__DATA PROVIDED__.
-----

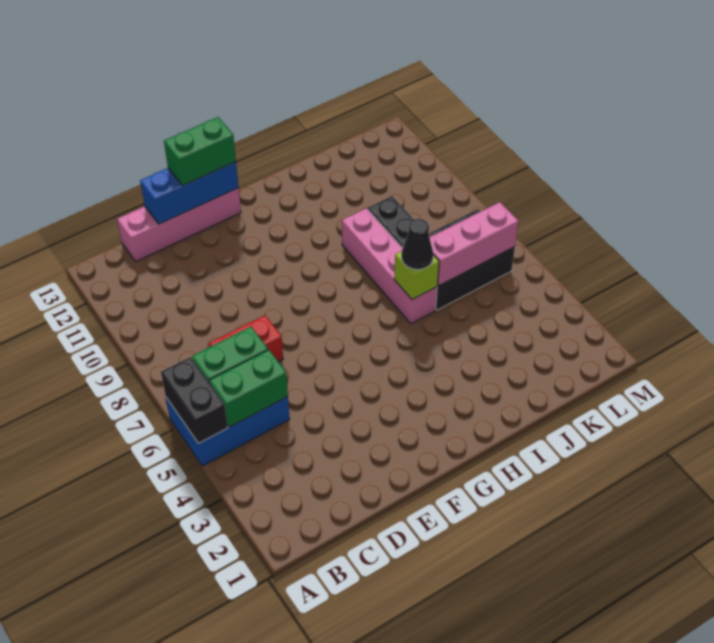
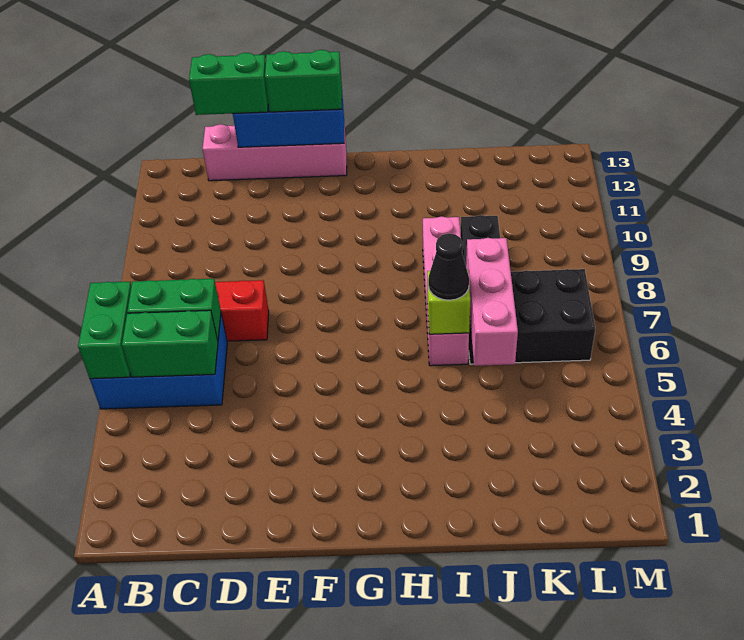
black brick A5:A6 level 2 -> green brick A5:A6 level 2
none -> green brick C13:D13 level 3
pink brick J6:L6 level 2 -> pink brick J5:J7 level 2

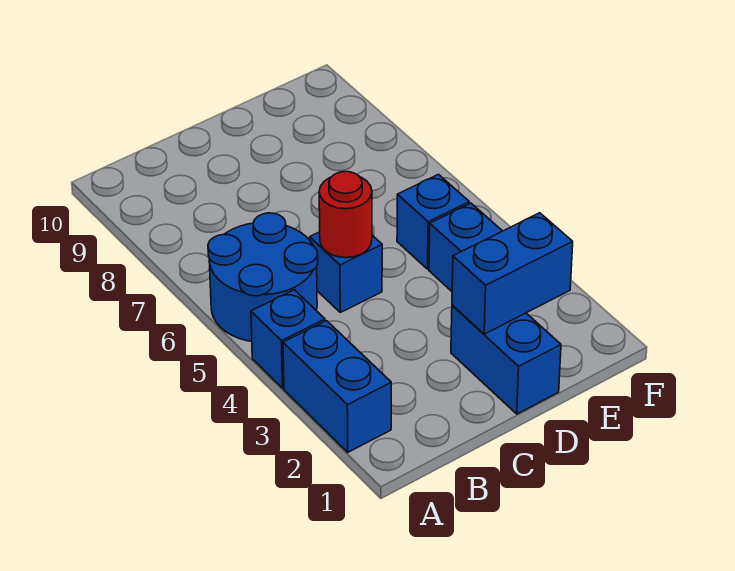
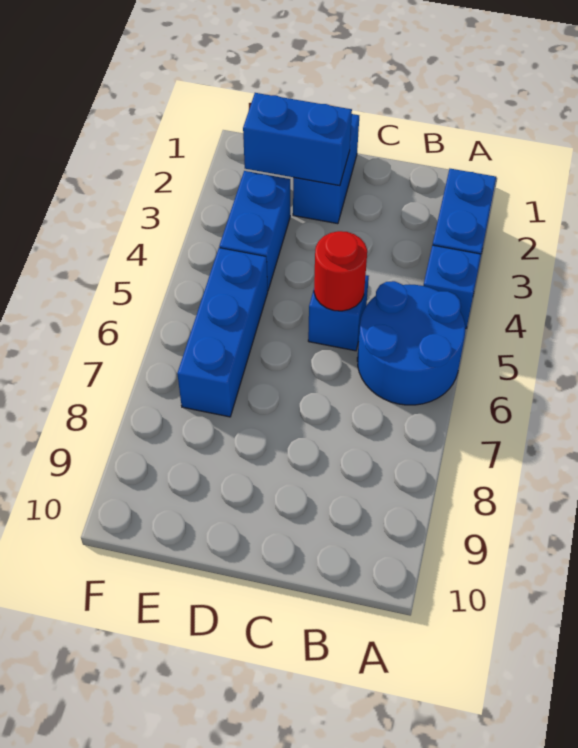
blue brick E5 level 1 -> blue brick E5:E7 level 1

-----

__WORK ITEM__.
The copy must begin with the line containing "pink brick J6:L6", end with the last line of the material, match each line exactly, and hold no pictures.

__EXERCISE SOLUTION__.
pink brick J6:L6 level 2 -> pink brick J5:J7 level 2

blue brick E5 level 1 -> blue brick E5:E7 level 1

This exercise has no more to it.